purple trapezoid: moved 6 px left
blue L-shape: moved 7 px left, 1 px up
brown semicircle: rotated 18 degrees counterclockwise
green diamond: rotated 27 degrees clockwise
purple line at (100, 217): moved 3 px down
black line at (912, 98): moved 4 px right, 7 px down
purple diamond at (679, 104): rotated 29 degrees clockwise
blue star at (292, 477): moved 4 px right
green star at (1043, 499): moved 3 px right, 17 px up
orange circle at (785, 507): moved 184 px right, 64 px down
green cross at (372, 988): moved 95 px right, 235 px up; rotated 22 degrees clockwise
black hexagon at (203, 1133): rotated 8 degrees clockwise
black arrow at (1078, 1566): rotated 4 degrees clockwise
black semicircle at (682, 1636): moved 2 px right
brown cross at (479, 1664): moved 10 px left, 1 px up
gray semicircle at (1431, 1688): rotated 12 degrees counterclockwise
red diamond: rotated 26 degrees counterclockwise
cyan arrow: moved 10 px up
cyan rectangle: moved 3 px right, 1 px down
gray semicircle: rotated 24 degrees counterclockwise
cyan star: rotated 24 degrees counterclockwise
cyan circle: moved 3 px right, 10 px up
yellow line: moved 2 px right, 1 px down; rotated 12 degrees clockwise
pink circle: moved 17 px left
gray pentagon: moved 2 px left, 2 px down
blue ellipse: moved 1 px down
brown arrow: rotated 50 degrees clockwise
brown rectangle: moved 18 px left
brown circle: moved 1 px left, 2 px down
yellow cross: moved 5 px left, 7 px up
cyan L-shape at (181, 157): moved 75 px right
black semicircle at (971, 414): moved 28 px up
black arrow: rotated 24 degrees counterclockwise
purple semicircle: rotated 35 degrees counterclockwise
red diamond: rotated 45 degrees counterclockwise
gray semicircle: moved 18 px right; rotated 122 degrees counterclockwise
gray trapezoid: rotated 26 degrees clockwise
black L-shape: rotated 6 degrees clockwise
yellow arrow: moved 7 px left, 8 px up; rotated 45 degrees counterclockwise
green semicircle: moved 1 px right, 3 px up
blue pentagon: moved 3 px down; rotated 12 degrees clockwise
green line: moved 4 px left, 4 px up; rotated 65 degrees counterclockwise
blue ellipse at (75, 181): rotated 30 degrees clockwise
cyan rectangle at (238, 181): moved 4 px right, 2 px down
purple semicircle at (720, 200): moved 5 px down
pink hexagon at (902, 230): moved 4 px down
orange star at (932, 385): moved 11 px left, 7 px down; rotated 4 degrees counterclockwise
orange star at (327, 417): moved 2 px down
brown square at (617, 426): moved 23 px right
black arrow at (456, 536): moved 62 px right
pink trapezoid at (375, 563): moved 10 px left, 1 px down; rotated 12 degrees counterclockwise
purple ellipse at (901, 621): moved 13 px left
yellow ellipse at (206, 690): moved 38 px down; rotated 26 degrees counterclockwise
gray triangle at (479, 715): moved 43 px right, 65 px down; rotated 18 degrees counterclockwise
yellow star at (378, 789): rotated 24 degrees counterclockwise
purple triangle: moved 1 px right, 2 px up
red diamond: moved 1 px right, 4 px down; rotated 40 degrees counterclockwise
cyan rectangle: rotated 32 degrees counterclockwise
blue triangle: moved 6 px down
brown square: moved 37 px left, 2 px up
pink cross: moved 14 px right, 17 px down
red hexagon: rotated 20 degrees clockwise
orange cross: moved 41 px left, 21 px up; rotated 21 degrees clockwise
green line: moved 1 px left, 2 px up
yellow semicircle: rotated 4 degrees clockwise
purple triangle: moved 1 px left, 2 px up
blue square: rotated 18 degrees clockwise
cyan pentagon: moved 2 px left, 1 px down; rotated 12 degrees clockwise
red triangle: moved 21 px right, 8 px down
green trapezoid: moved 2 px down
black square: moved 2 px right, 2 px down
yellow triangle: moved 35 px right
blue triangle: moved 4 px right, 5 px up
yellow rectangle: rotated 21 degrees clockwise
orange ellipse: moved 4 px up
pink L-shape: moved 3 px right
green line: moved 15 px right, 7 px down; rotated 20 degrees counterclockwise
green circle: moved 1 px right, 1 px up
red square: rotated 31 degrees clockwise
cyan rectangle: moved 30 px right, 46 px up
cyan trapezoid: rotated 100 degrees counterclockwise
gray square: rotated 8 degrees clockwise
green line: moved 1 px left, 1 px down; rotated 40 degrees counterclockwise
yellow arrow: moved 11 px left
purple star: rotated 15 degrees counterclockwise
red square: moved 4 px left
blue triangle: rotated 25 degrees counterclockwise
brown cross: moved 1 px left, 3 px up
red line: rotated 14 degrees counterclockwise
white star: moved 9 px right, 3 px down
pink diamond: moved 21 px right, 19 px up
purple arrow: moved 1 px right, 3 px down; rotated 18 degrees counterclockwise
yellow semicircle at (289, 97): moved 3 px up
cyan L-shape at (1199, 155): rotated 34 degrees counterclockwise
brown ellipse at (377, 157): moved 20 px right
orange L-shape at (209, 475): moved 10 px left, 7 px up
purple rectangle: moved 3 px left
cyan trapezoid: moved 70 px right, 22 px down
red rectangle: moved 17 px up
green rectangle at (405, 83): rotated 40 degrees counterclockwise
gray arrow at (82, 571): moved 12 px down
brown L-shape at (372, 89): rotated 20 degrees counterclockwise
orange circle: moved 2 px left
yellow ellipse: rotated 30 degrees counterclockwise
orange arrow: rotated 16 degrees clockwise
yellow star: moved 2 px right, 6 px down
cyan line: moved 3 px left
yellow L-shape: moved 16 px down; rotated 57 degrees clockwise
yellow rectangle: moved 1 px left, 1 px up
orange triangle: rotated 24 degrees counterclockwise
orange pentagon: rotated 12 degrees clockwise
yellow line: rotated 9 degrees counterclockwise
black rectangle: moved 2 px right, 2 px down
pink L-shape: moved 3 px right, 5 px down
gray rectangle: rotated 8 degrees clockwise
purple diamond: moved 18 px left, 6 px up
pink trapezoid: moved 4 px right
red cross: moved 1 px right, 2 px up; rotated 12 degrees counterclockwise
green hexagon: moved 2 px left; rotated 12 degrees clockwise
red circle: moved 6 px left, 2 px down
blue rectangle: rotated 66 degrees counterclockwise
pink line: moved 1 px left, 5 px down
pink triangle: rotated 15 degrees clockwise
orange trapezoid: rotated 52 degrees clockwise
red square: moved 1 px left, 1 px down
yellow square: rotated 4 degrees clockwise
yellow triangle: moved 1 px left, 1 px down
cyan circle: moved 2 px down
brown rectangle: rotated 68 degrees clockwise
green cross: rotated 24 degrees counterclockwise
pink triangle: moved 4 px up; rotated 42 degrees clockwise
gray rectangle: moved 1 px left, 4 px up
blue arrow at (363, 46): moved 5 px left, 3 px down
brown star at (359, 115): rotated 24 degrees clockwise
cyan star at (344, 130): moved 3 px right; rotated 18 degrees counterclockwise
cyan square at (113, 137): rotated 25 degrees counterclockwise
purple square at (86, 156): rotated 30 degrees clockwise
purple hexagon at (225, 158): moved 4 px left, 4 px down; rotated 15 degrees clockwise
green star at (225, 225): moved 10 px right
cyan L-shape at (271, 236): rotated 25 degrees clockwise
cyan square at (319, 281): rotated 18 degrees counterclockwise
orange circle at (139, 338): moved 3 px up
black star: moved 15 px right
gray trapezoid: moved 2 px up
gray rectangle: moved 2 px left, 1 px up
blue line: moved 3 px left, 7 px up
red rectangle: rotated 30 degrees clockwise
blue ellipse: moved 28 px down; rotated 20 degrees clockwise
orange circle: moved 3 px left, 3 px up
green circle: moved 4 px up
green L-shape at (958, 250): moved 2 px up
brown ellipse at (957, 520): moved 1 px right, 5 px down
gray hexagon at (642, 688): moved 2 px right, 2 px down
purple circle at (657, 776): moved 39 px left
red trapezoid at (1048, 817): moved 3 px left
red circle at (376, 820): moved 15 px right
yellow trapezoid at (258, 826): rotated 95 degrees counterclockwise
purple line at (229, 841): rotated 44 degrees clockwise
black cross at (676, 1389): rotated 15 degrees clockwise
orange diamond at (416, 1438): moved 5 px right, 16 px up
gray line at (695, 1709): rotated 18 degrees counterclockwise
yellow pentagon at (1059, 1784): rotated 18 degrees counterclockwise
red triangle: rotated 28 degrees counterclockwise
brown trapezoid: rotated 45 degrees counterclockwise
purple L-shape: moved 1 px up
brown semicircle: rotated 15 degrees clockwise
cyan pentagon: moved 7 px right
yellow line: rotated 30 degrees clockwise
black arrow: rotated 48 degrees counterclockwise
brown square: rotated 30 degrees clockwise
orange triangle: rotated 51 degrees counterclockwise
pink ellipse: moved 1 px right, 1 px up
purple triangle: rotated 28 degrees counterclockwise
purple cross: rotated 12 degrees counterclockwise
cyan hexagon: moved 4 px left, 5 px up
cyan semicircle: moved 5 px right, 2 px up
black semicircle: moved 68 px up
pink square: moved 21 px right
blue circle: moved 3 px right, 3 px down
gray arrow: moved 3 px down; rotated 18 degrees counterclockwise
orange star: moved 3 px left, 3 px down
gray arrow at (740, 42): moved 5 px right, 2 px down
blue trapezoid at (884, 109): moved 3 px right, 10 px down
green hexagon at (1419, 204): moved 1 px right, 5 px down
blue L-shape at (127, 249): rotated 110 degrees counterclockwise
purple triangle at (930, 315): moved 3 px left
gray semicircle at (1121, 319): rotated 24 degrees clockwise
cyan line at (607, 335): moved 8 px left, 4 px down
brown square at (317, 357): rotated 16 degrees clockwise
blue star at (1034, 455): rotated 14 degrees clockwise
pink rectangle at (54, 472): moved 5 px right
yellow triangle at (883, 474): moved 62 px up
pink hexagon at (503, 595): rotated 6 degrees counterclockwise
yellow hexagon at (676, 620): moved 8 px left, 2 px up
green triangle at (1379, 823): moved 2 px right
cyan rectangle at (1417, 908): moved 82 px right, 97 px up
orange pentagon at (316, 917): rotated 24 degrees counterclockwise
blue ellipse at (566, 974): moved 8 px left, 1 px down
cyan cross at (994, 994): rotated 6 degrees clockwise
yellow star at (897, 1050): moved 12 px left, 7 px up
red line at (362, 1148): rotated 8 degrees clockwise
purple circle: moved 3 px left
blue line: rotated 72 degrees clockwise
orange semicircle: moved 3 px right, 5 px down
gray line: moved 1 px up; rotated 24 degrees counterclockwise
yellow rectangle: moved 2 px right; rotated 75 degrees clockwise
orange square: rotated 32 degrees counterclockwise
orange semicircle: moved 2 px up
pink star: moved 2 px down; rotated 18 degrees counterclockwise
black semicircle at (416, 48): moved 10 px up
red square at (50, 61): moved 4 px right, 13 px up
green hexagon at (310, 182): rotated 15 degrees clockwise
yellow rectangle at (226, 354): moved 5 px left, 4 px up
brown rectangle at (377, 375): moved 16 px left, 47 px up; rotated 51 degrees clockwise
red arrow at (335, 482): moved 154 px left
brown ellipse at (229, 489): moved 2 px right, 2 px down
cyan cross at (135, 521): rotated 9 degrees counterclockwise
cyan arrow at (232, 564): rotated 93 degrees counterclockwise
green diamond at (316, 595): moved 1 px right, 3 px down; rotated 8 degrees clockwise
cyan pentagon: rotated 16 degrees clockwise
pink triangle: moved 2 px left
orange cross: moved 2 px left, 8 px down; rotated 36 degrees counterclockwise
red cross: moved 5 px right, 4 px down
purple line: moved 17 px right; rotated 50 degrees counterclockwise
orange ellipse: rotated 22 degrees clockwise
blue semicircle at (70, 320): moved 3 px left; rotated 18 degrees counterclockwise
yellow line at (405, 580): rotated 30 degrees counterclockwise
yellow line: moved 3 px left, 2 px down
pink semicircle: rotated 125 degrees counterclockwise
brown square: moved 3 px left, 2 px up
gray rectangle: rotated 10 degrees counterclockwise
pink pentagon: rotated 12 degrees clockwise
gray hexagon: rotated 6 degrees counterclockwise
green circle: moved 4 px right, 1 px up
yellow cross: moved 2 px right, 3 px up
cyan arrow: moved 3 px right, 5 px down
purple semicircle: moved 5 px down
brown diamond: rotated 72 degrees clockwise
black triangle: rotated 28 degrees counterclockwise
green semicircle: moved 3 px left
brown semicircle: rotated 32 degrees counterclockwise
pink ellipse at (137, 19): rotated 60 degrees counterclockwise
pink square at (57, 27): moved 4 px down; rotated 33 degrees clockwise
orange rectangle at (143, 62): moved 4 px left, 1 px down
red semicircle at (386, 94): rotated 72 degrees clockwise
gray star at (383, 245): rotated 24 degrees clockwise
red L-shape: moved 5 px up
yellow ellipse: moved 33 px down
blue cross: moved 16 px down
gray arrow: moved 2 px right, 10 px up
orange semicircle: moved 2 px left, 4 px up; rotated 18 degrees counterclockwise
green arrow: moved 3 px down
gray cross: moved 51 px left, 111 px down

→ **Task prompt**:
Reproduce the material from its first line up to and including the line with "gray semicircle: moved", replacing every "counterclockwise" with "anticlockwise" and leaving everything else unchanged.

→ **Output for this exercise**:
purple trapezoid: moved 6 px left
blue L-shape: moved 7 px left, 1 px up
brown semicircle: rotated 18 degrees anticlockwise
green diamond: rotated 27 degrees clockwise
purple line at (100, 217): moved 3 px down
black line at (912, 98): moved 4 px right, 7 px down
purple diamond at (679, 104): rotated 29 degrees clockwise
blue star at (292, 477): moved 4 px right
green star at (1043, 499): moved 3 px right, 17 px up
orange circle at (785, 507): moved 184 px right, 64 px down
green cross at (372, 988): moved 95 px right, 235 px up; rotated 22 degrees clockwise
black hexagon at (203, 1133): rotated 8 degrees clockwise
black arrow at (1078, 1566): rotated 4 degrees clockwise
black semicircle at (682, 1636): moved 2 px right
brown cross at (479, 1664): moved 10 px left, 1 px up
gray semicircle at (1431, 1688): rotated 12 degrees anticlockwise
red diamond: rotated 26 degrees anticlockwise
cyan arrow: moved 10 px up
cyan rectangle: moved 3 px right, 1 px down
gray semicircle: rotated 24 degrees anticlockwise
cyan star: rotated 24 degrees anticlockwise
cyan circle: moved 3 px right, 10 px up
yellow line: moved 2 px right, 1 px down; rotated 12 degrees clockwise
pink circle: moved 17 px left
gray pentagon: moved 2 px left, 2 px down
blue ellipse: moved 1 px down
brown arrow: rotated 50 degrees clockwise
brown rectangle: moved 18 px left
brown circle: moved 1 px left, 2 px down
yellow cross: moved 5 px left, 7 px up
cyan L-shape at (181, 157): moved 75 px right
black semicircle at (971, 414): moved 28 px up
black arrow: rotated 24 degrees anticlockwise
purple semicircle: rotated 35 degrees anticlockwise
red diamond: rotated 45 degrees anticlockwise
gray semicircle: moved 18 px right; rotated 122 degrees anticlockwise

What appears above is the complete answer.